**ACTIVITY**
Every entry should come back exactly as written, minus the pictures.

**DATA TO EXAMINE**
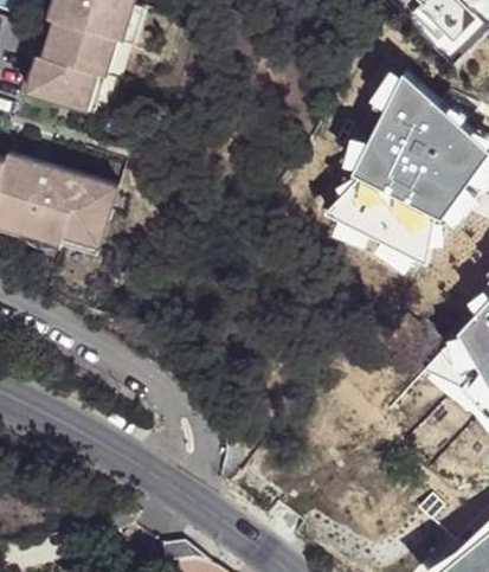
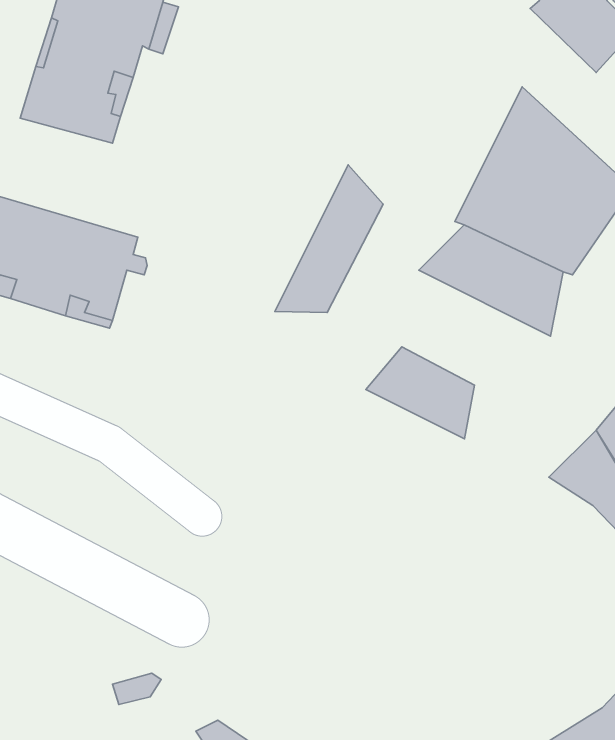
building: none -> [275,165,383,312]
building: none -> [366,347,474,439]

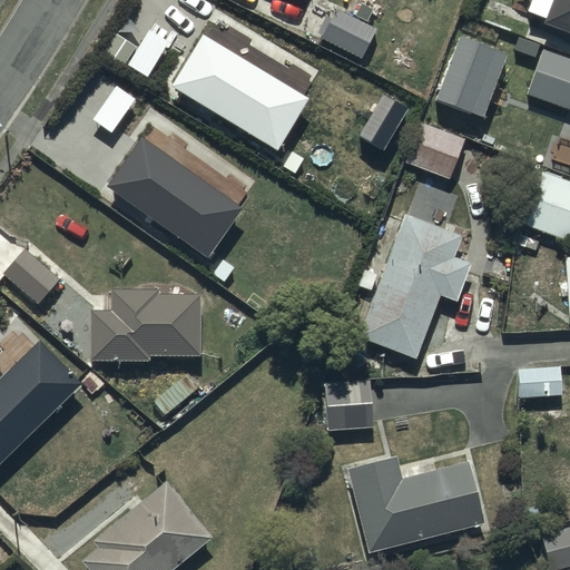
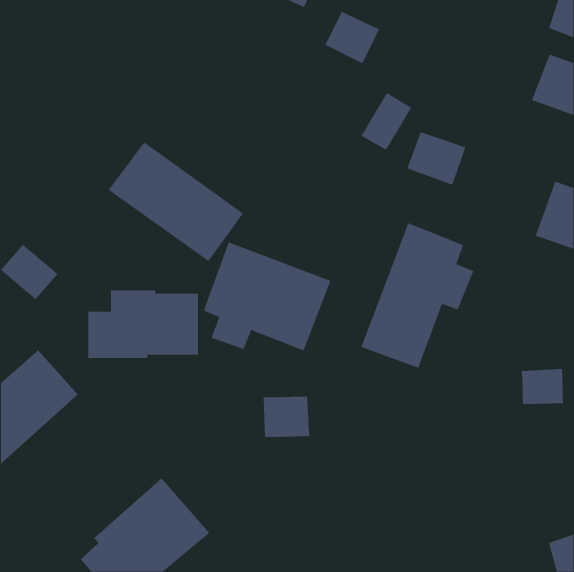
building: [175,33,309,154] -> none
building: [438,37,509,118] -> none
building: none -> [203,241,331,351]
building: [324,386,371,428] -> [263,396,310,438]
building: [346,449,481,542] -> none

**RESULT FOR THIS TASK**
building: none -> [275,165,383,312]
building: none -> [366,347,474,439]

building: [175,33,309,154] -> none
building: [438,37,509,118] -> none
building: none -> [203,241,331,351]
building: [324,386,371,428] -> [263,396,310,438]
building: [346,449,481,542] -> none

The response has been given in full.